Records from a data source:
##############################

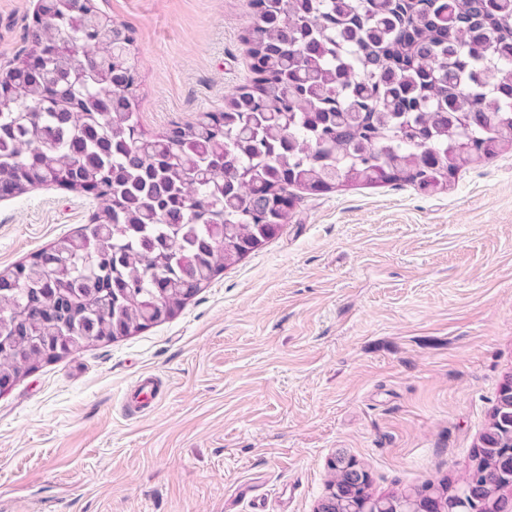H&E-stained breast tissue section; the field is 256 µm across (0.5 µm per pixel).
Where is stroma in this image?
Wrapping results in <instances>:
<instances>
[{"label": "stroma", "mask_w": 512, "mask_h": 512, "mask_svg": "<svg viewBox=\"0 0 512 512\" xmlns=\"http://www.w3.org/2000/svg\"><path fill=\"white\" fill-rule=\"evenodd\" d=\"M37 0H0V73ZM128 27L140 121L252 83L254 0H92ZM63 187L0 199V272L89 224ZM512 372V149L426 194L303 195L171 319L0 392V512H315L337 455L376 494L453 482ZM158 397L136 413L135 386Z\"/></svg>", "instance_id": "35a3bbf8"}]
</instances>
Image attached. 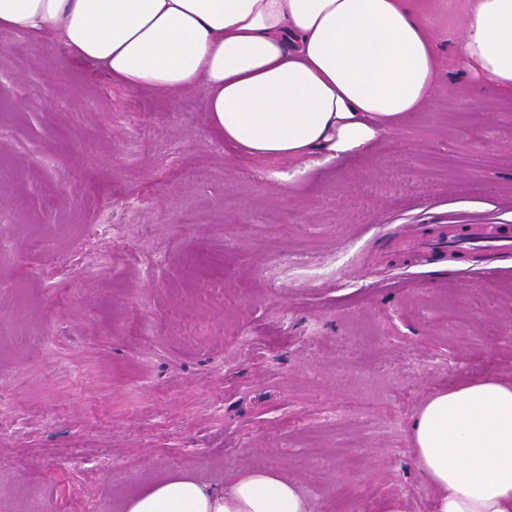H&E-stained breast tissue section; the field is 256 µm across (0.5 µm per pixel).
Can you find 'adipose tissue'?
Segmentation results:
<instances>
[{
	"label": "adipose tissue",
	"instance_id": "1",
	"mask_svg": "<svg viewBox=\"0 0 512 512\" xmlns=\"http://www.w3.org/2000/svg\"><path fill=\"white\" fill-rule=\"evenodd\" d=\"M453 57L512 93V0H465ZM0 30L65 44L134 90H207L225 145L304 169L365 152L432 97L435 38L411 0H0ZM409 453L435 512H512V380L477 377L426 399ZM124 512H313L272 468L214 488L172 472Z\"/></svg>",
	"mask_w": 512,
	"mask_h": 512
}]
</instances>
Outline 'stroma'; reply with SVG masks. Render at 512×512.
Segmentation results:
<instances>
[{
  "mask_svg": "<svg viewBox=\"0 0 512 512\" xmlns=\"http://www.w3.org/2000/svg\"><path fill=\"white\" fill-rule=\"evenodd\" d=\"M442 74L365 156L233 152L206 93L132 91L58 43L0 49V512H123L174 470H282L314 512H431L425 399L512 378V252L407 238L512 225V95L450 62L463 0H417ZM110 230L97 234L93 225Z\"/></svg>",
  "mask_w": 512,
  "mask_h": 512,
  "instance_id": "35a3bbf8",
  "label": "stroma"
}]
</instances>
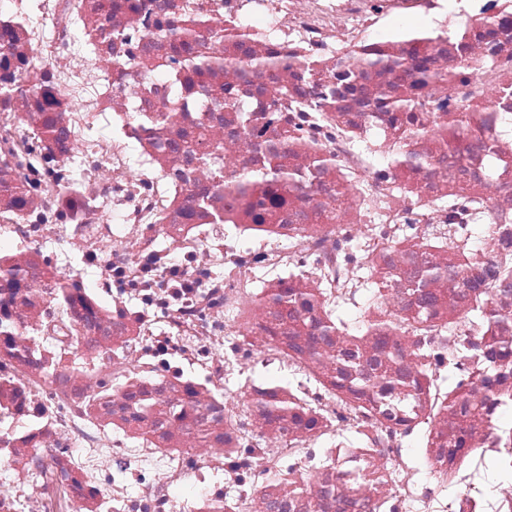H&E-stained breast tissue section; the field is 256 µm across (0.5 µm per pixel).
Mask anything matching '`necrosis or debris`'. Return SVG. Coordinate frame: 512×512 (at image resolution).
Wrapping results in <instances>:
<instances>
[{
    "label": "necrosis or debris",
    "instance_id": "4bbe7bcc",
    "mask_svg": "<svg viewBox=\"0 0 512 512\" xmlns=\"http://www.w3.org/2000/svg\"><path fill=\"white\" fill-rule=\"evenodd\" d=\"M210 49L237 66L184 67ZM1 86L0 512H512L472 312L512 343V0H5ZM374 282L395 328L327 331ZM450 372L448 407L418 378Z\"/></svg>",
    "mask_w": 512,
    "mask_h": 512
}]
</instances>
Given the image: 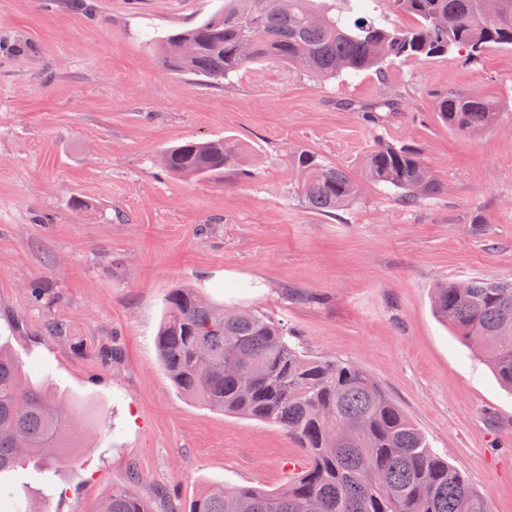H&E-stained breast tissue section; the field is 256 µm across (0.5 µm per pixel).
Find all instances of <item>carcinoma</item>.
<instances>
[{"label": "carcinoma", "mask_w": 512, "mask_h": 512, "mask_svg": "<svg viewBox=\"0 0 512 512\" xmlns=\"http://www.w3.org/2000/svg\"><path fill=\"white\" fill-rule=\"evenodd\" d=\"M373 0H224L195 28L161 41L162 63L204 83L226 80L254 64L295 66L318 80L371 71L383 77L411 61L466 50L477 58L492 46L512 47V0H388L410 23L390 25ZM398 102L367 108L376 124ZM438 117L462 133L500 118L498 102L450 93ZM234 139L186 141L167 148L162 167L177 176L224 179L240 165ZM299 196L311 210L334 213L353 203L358 183L309 151L289 155ZM367 179L394 189L412 207L440 185L421 153L377 142L364 162ZM437 316L472 347L512 391V280L444 282L433 289ZM161 364L185 396L213 410L278 425L295 439L308 467L280 492L215 486L190 512H489L486 499L431 448L420 429L361 367L313 359L295 333L259 311L231 310L179 287L165 298L157 334ZM80 432L71 401L44 380L23 379L13 353L0 345V475L36 465L41 499L61 495L53 474L73 462ZM129 484L112 489L96 512H151Z\"/></svg>", "instance_id": "obj_1"}]
</instances>
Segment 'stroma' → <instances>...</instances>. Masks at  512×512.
Listing matches in <instances>:
<instances>
[{"mask_svg": "<svg viewBox=\"0 0 512 512\" xmlns=\"http://www.w3.org/2000/svg\"><path fill=\"white\" fill-rule=\"evenodd\" d=\"M222 3L0 0V342L88 430L46 512H93L133 474L153 512H189L214 485L280 491L304 458L278 425L196 403L165 375L155 336L181 285L363 367L490 512H512V393L431 306L439 283L512 278V49L325 82L272 62L208 85L165 68L160 38ZM448 92L493 97L500 120L448 128ZM390 96L400 108L376 124L342 106ZM222 138L248 150L223 181L160 165L171 145ZM380 140L416 147L440 193L407 207L363 181L335 214L302 204L289 152L361 179Z\"/></svg>", "mask_w": 512, "mask_h": 512, "instance_id": "1", "label": "stroma"}]
</instances>
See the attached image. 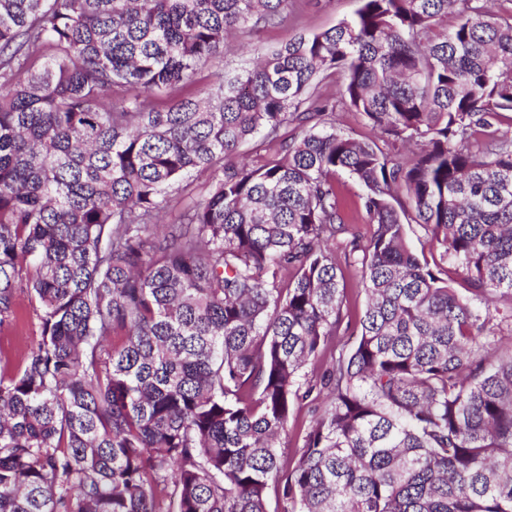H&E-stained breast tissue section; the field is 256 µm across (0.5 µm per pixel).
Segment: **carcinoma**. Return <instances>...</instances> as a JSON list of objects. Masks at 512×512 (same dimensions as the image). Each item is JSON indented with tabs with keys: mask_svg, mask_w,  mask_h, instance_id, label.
<instances>
[{
	"mask_svg": "<svg viewBox=\"0 0 512 512\" xmlns=\"http://www.w3.org/2000/svg\"><path fill=\"white\" fill-rule=\"evenodd\" d=\"M361 2L224 80L229 34L289 0H0V328L23 294L40 332L0 375V512H512L491 312L512 295V14ZM329 71L376 139L420 151L337 131ZM252 141L279 147L251 166ZM342 172L372 225L344 245L367 303L317 380ZM319 402L320 400L316 401L314 404L308 403L296 411L295 422H292L291 424L288 439L283 440V443L281 444L282 451L288 456V458H292L294 456L295 448L301 446L302 435L313 420L314 413H312V411L314 406H317Z\"/></svg>",
	"mask_w": 512,
	"mask_h": 512,
	"instance_id": "carcinoma-1",
	"label": "carcinoma"
}]
</instances>
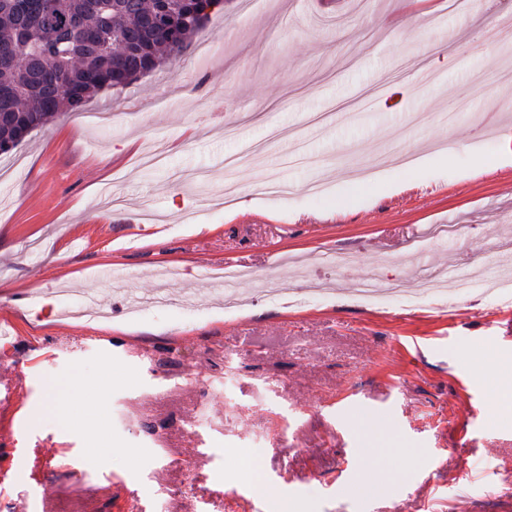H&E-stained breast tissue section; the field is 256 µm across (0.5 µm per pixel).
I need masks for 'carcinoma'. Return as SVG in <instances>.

##############################

## What to do:
Beginning at the line with "Segment: **carcinoma**. Return" and ending at the last line of the listing above, retype each line exactly, including those two lines. Leave the pictures out.

## Answer to the exercise:
Segment: **carcinoma**. Return <instances>...</instances> as a JSON list of objects. Masks at 512×512 (same dimensions as the image). Each item is JSON indented with tabs with keys: mask_svg, mask_w,  mask_h, instance_id, label.
<instances>
[{
	"mask_svg": "<svg viewBox=\"0 0 512 512\" xmlns=\"http://www.w3.org/2000/svg\"><path fill=\"white\" fill-rule=\"evenodd\" d=\"M361 2L224 80L229 34L289 0H0V328L23 294L40 332L0 375V512H512L491 312L512 295V14ZM329 71L376 139L420 151L337 131ZM252 141L279 147L251 166ZM342 172L372 225L344 245L367 303L317 380ZM319 402L320 400L316 401L314 404L308 403L296 411L295 422H292L291 424L288 439L283 440V443L281 444L282 451L288 456V458H292L294 456L295 448L301 446L302 435L313 420L314 413H312V411L314 406H317Z\"/></svg>",
	"mask_w": 512,
	"mask_h": 512,
	"instance_id": "carcinoma-1",
	"label": "carcinoma"
}]
</instances>
H&E-stained breast tissue section; the field is 256 µm across (0.5 µm per pixel).
I need masks for 'carcinoma'. Return as SVG in <instances>.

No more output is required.